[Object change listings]
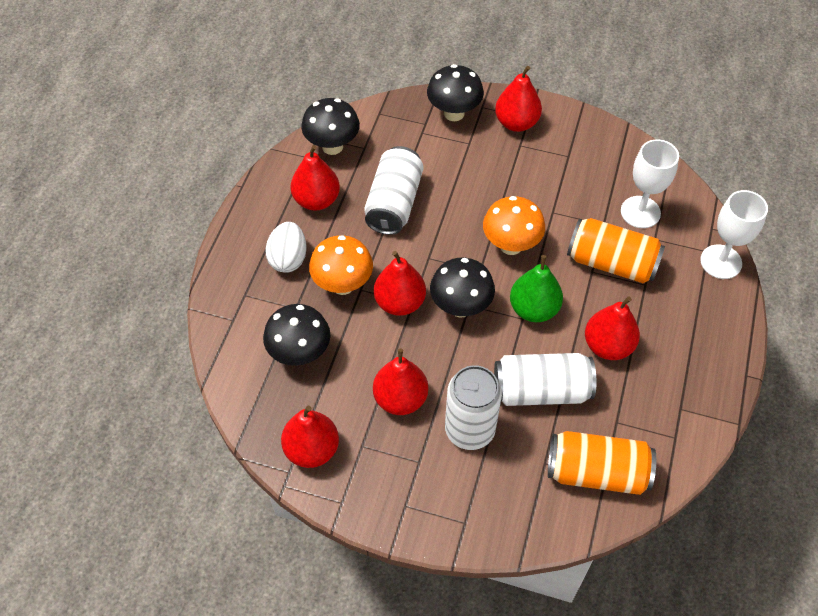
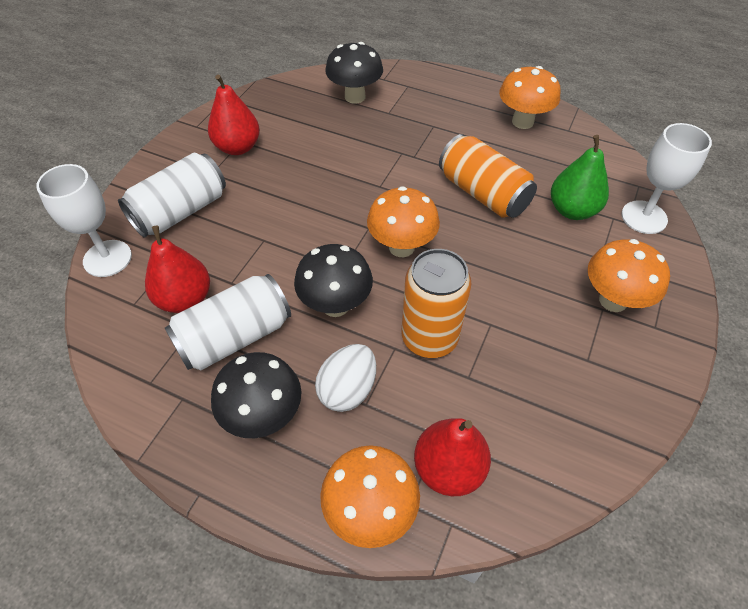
black mushroom: 4 -> 3
orange mushroom: 2 -> 4
red pear: 6 -> 3
white can: 3 -> 2

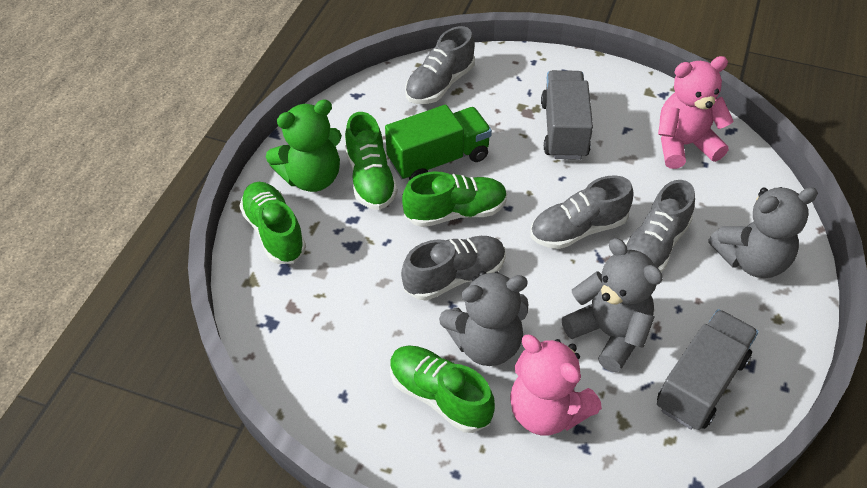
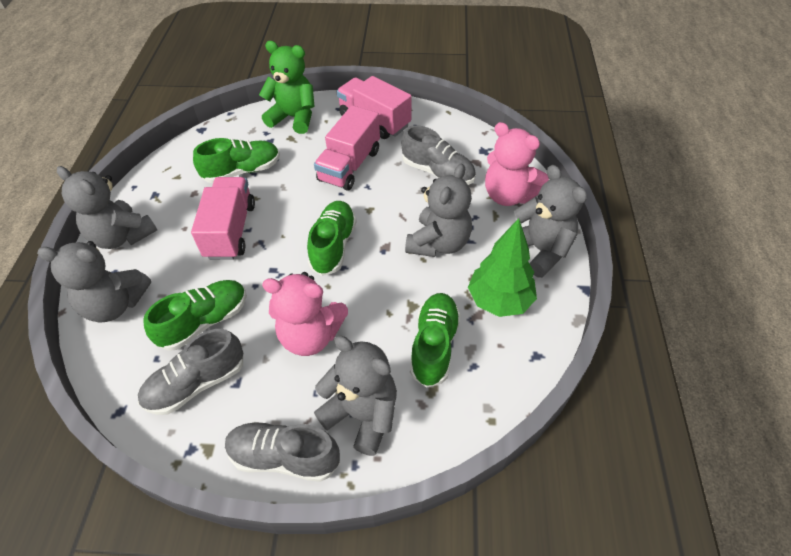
green tree: 0 -> 1
green truck: 1 -> 0
grey shoe: 4 -> 3
grey teddy bear: 3 -> 5
grey truck: 2 -> 0
pink truck: 0 -> 3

What to produce:
Starting from the line containing "orange mushroom: 2 -> 4", repeat each line exactly through the end of the entries, including the last, while leaving pictures out.

Task response:
orange mushroom: 2 -> 4
red pear: 6 -> 3
white can: 3 -> 2

green tree: 0 -> 1
green truck: 1 -> 0
grey shoe: 4 -> 3
grey teddy bear: 3 -> 5
grey truck: 2 -> 0
pink truck: 0 -> 3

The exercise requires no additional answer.